Try it: Search the listing below for the word "white", and copy every line in which it turns up.

Available records:
- - -
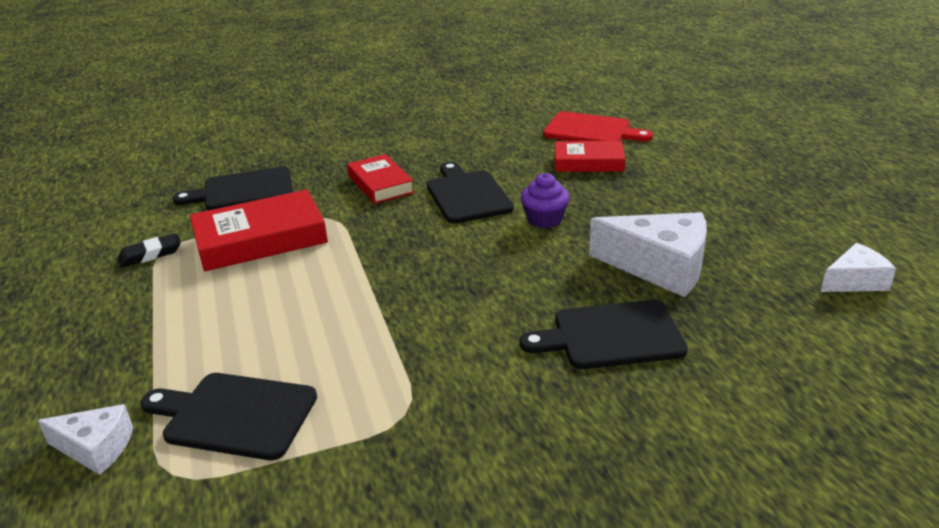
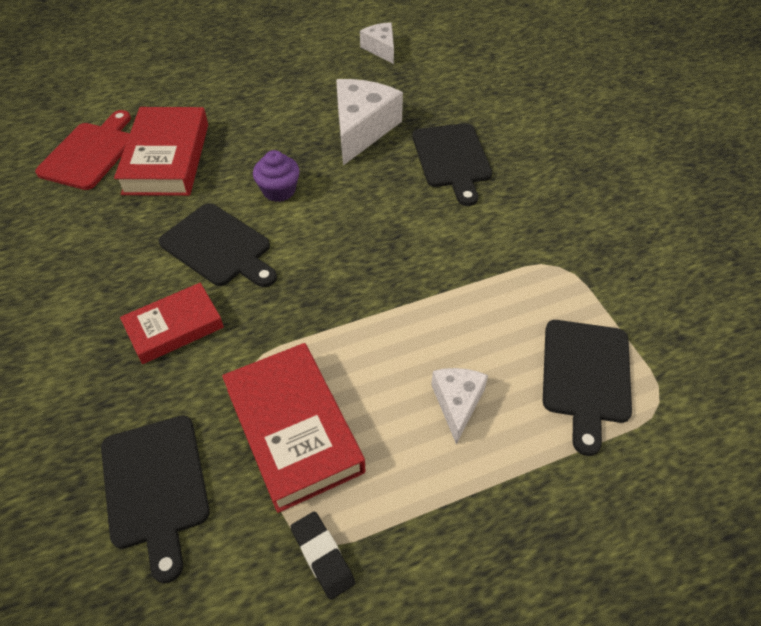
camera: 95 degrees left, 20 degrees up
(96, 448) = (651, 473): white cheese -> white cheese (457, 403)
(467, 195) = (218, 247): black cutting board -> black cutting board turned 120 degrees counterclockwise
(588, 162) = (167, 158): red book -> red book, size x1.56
- - -
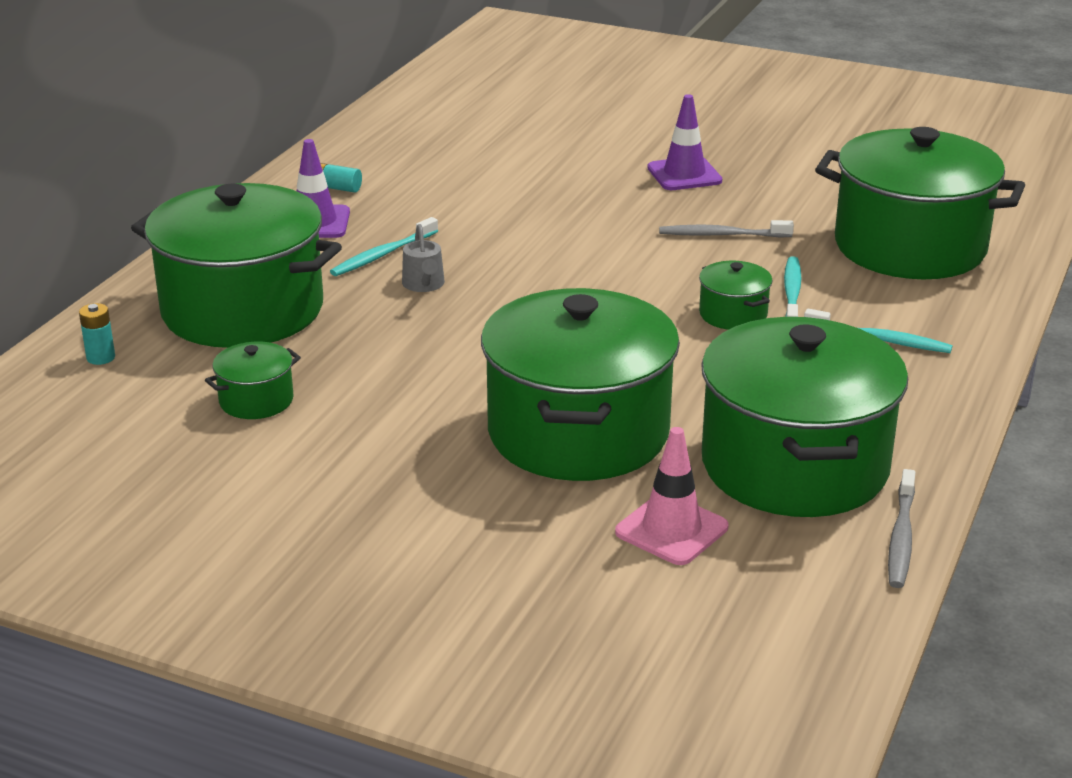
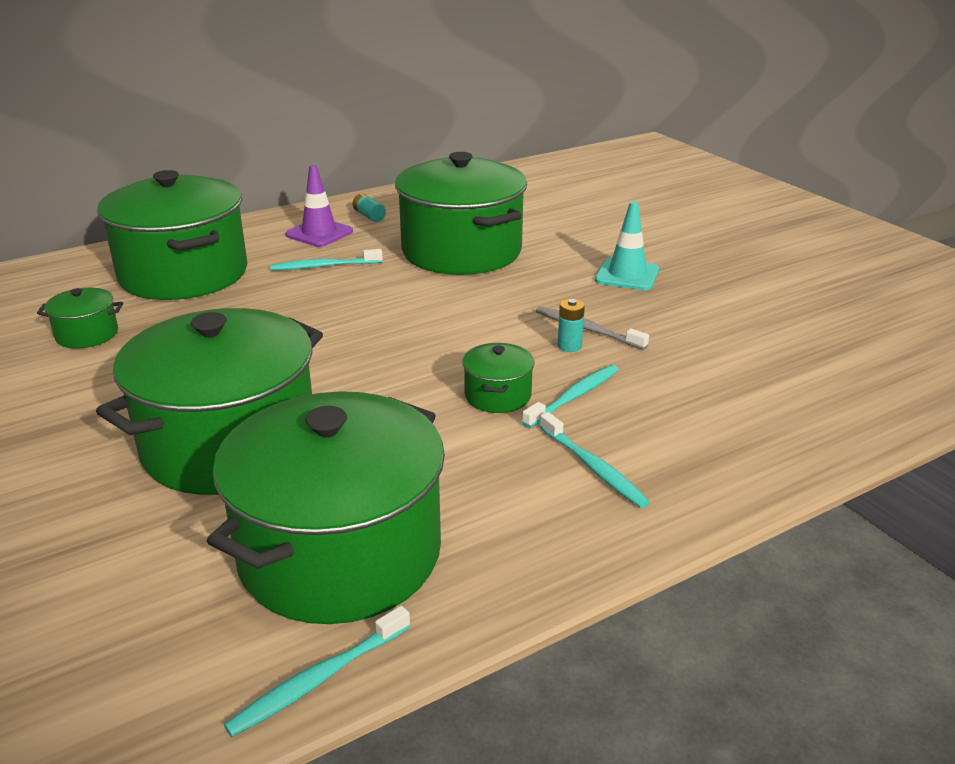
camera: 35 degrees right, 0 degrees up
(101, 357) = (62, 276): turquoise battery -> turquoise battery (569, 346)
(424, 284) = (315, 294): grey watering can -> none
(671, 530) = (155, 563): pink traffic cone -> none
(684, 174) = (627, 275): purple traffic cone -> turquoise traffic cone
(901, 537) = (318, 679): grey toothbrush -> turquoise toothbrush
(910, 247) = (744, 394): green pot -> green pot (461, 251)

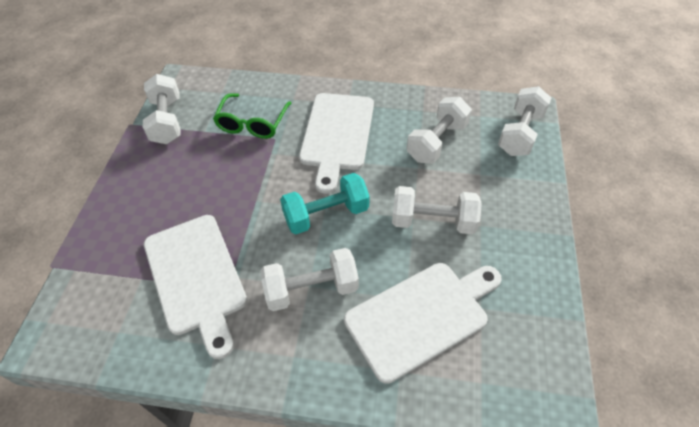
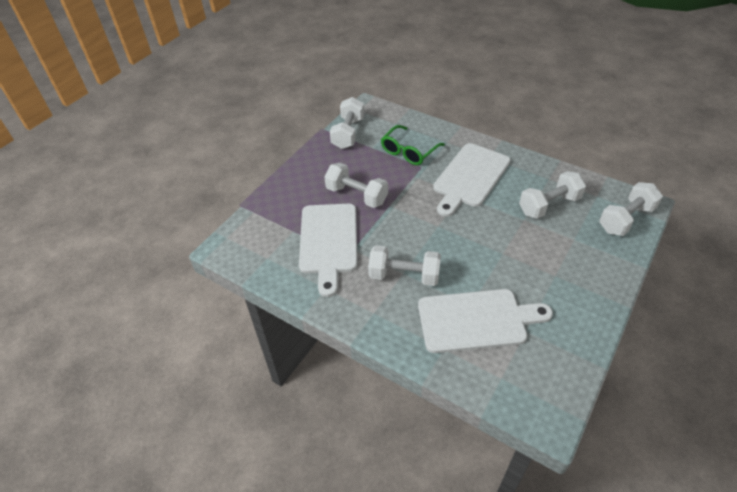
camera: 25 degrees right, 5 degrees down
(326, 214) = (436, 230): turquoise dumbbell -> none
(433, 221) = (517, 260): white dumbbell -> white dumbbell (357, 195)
- - -
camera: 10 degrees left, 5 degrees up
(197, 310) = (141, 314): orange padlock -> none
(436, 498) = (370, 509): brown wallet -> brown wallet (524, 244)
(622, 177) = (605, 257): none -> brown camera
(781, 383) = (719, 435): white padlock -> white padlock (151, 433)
- - -
Task result:
(96, 448) = (651, 473): white cheese -> white cheese (457, 403)
(433, 221) = (517, 260): white dumbbell -> white dumbbell (357, 195)
(781, 383) = (719, 435): white padlock -> white padlock (151, 433)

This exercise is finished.